▸ **REQUIRED ACTION**
Among the entries below, how many lines hold the word "moved"? Reply with the number only.

Coordinate-based change data:
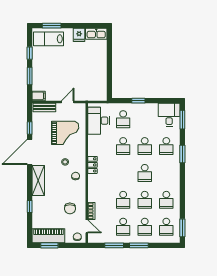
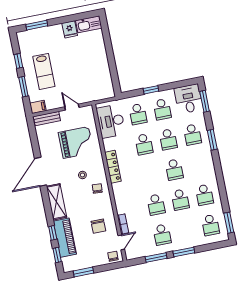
lab bench: (48, 39) -> (44, 71), moved, turned -90
door: (68, 102) -> (72, 107), hinge flipped
window: (30, 128) -> (57, 255), moved
locker: (93, 165) -> (113, 167), width x1.53
door: (87, 226) -> (121, 242), hinge flipped
school desk: (145, 227) -> (162, 109), moved
piano: (48, 236) -> (65, 238), moved, turned 90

▸ **REPLY TO THE TASK**
4